**Requirement:** Keep the images out and copy every entry below exactly.

**Information supplied:**
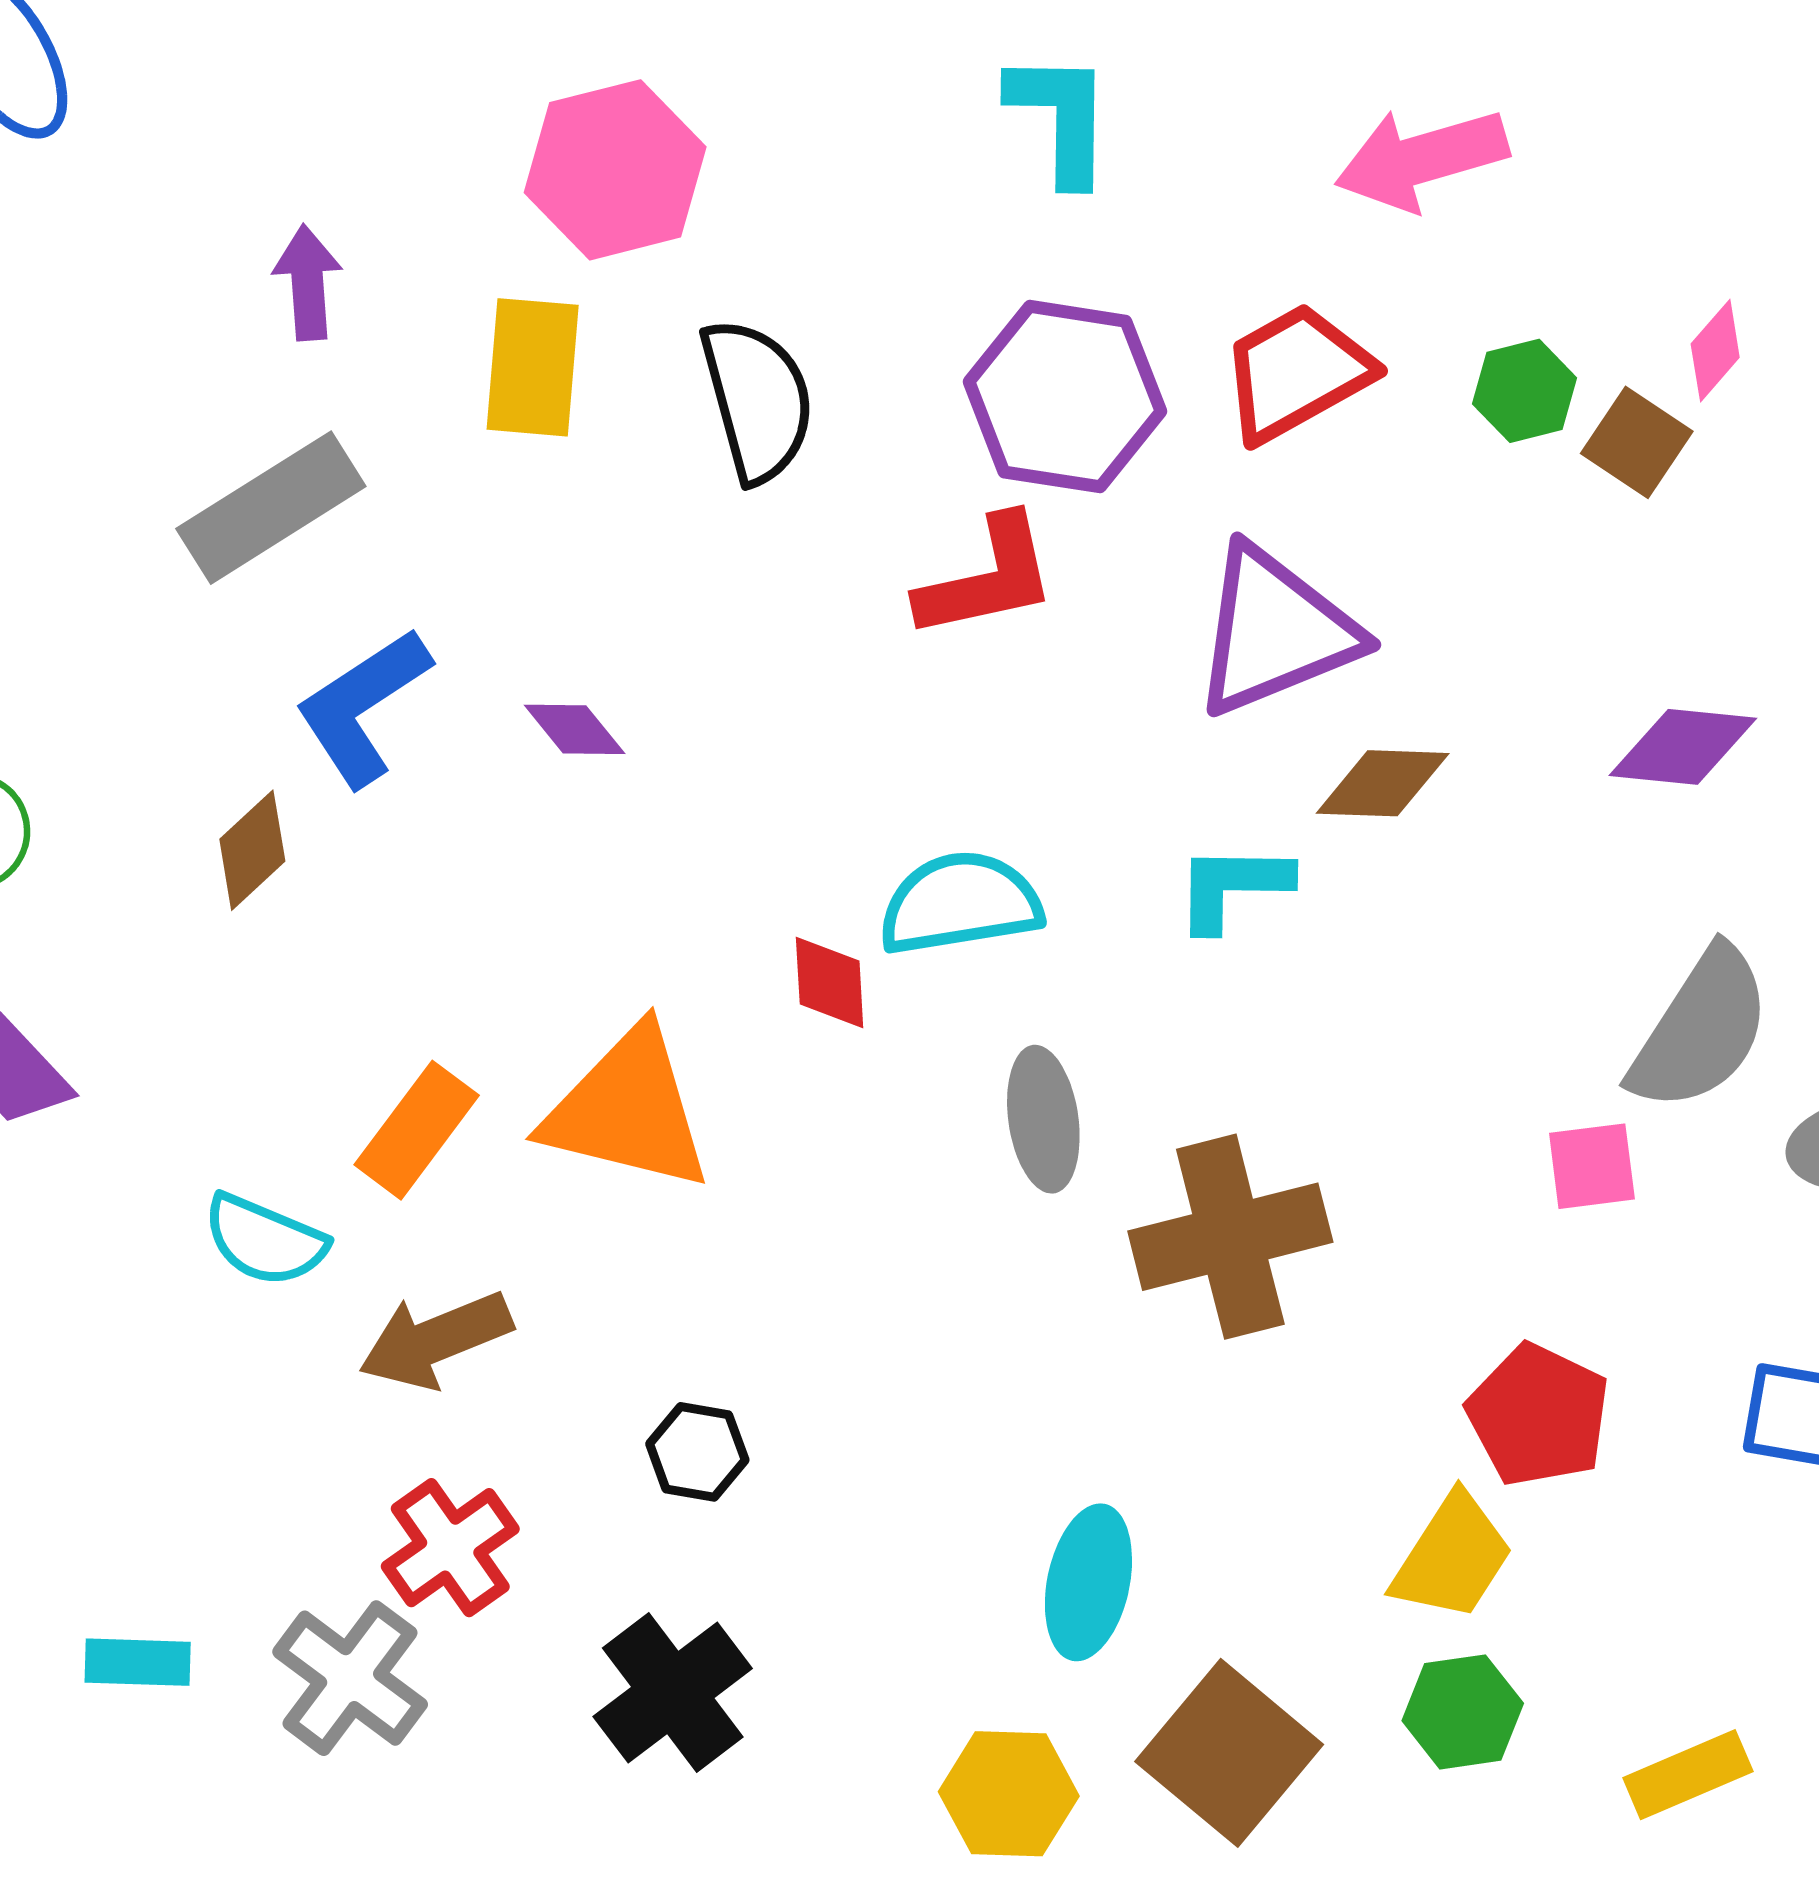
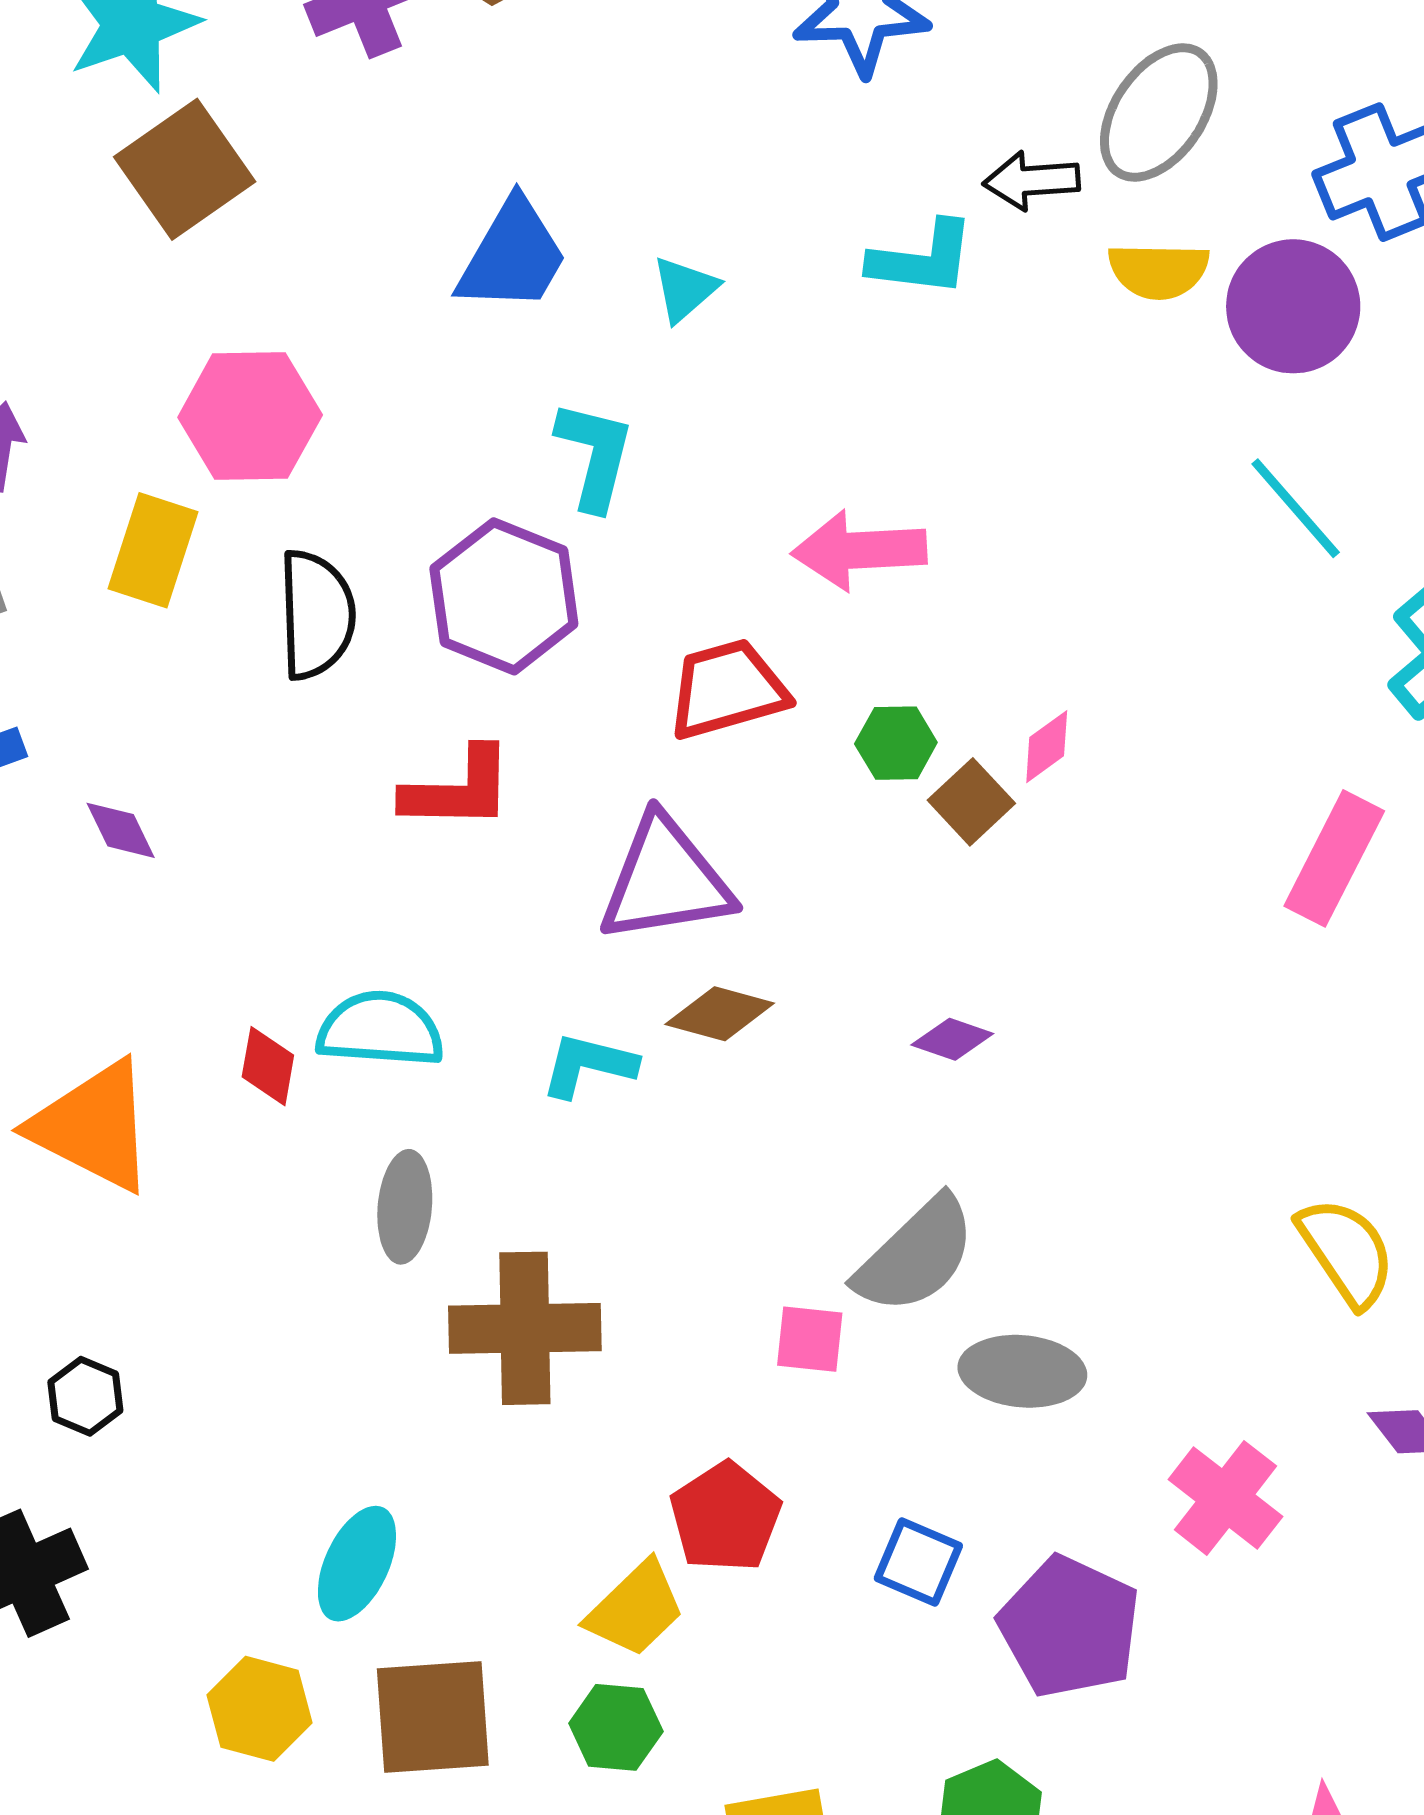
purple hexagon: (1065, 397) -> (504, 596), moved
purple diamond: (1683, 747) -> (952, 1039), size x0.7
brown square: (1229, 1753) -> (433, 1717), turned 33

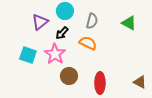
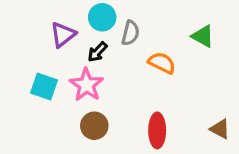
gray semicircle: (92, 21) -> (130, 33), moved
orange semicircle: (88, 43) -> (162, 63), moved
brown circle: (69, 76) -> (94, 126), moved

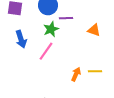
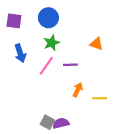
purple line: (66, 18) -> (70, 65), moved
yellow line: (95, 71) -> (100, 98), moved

**Task solution:**
purple hexagon: (1065, 397) -> (504, 596), moved
purple diamond: (1683, 747) -> (952, 1039), size x0.7
brown square: (1229, 1753) -> (433, 1717), turned 33

gray semicircle: (92, 21) -> (130, 33), moved
orange semicircle: (88, 43) -> (162, 63), moved
brown circle: (69, 76) -> (94, 126), moved

purple line: (66, 18) -> (70, 65), moved
yellow line: (95, 71) -> (100, 98), moved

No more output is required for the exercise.